- [WORK ORDER] Every line below between the line holding "orange mushroom: [326,283,428,373]" and the line holding "white fork: [527,47,604,100]", inclusive, should be repeated exactly, and all other lines omitted.

- [RECORD EXTRACTS]
[Start of section]
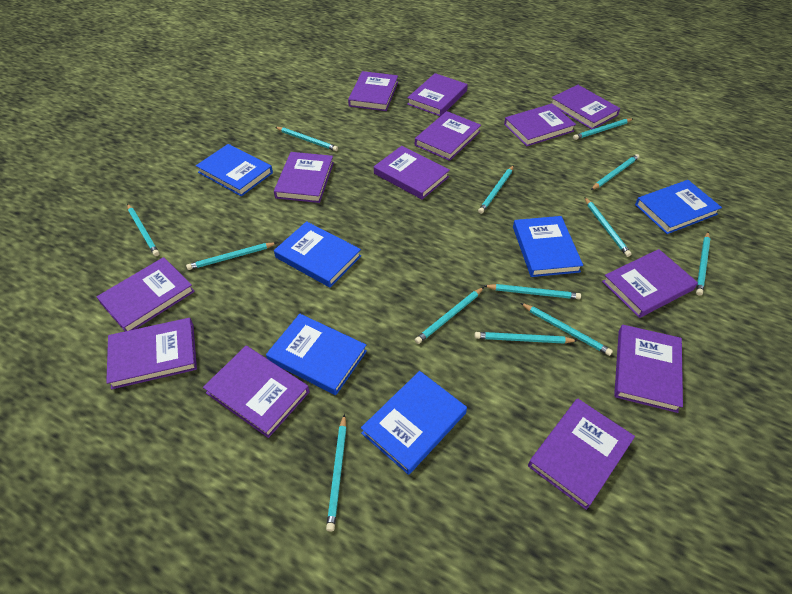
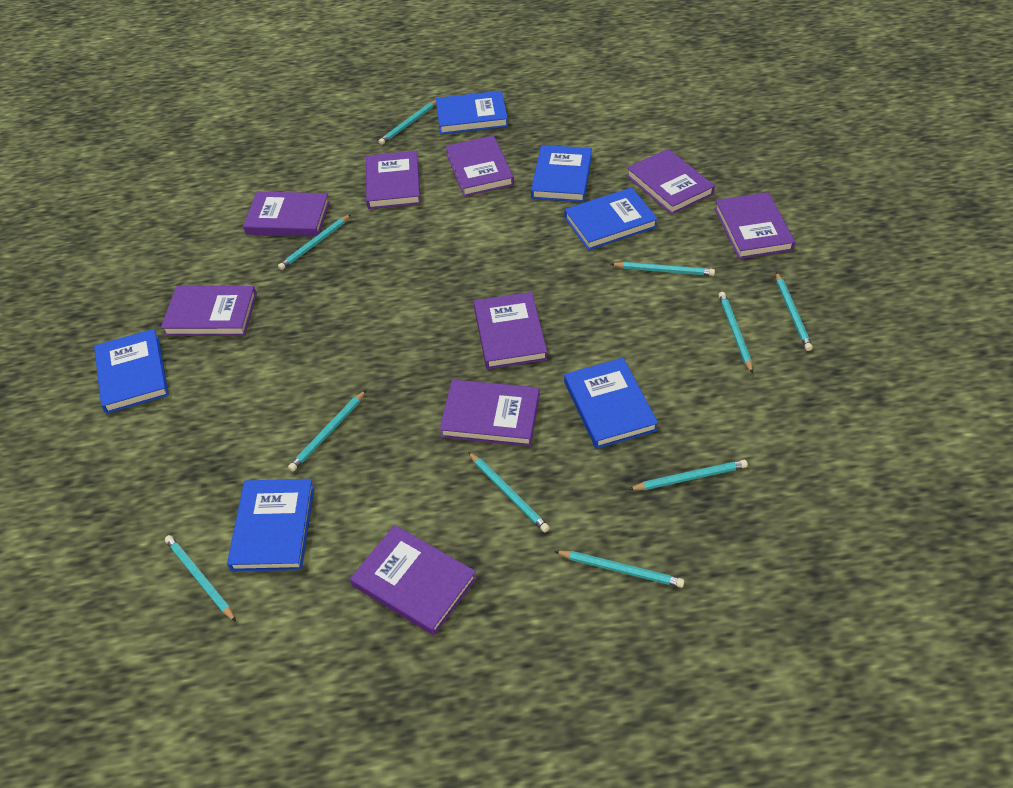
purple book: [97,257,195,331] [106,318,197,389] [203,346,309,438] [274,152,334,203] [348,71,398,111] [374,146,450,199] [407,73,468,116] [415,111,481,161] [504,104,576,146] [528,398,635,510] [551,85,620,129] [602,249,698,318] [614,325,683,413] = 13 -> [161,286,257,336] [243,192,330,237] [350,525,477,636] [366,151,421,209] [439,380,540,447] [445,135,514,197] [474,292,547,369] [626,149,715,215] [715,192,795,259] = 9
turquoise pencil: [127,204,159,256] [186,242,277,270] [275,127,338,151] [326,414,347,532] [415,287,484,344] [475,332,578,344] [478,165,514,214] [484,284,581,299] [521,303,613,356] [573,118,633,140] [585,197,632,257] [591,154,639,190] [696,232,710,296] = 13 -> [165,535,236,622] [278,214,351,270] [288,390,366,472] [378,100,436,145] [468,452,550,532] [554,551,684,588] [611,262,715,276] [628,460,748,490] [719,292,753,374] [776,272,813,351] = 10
[End of section]
[Start of section]
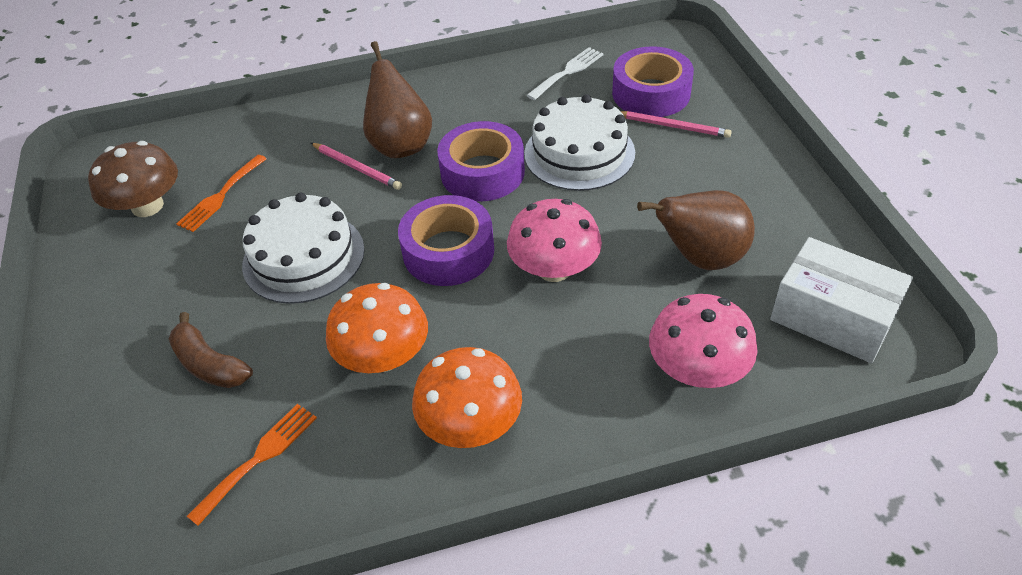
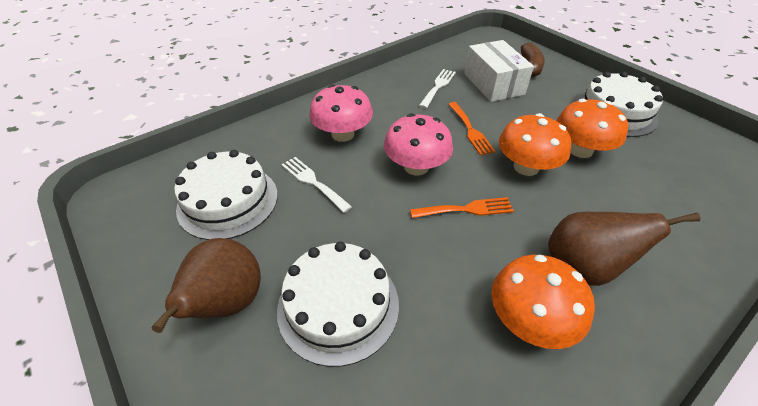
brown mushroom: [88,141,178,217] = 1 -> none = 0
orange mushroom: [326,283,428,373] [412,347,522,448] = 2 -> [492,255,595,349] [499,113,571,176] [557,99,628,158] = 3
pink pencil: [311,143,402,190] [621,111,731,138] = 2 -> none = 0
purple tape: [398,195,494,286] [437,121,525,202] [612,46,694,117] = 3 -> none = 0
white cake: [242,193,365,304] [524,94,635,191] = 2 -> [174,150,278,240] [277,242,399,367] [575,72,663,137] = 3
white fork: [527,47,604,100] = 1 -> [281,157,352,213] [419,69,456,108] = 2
[End of section]
- [ANSWER FOR THE TASK]
orange mushroom: [326,283,428,373] [412,347,522,448] = 2 -> [492,255,595,349] [499,113,571,176] [557,99,628,158] = 3
pink pencil: [311,143,402,190] [621,111,731,138] = 2 -> none = 0
purple tape: [398,195,494,286] [437,121,525,202] [612,46,694,117] = 3 -> none = 0
white cake: [242,193,365,304] [524,94,635,191] = 2 -> [174,150,278,240] [277,242,399,367] [575,72,663,137] = 3
white fork: [527,47,604,100] = 1 -> [281,157,352,213] [419,69,456,108] = 2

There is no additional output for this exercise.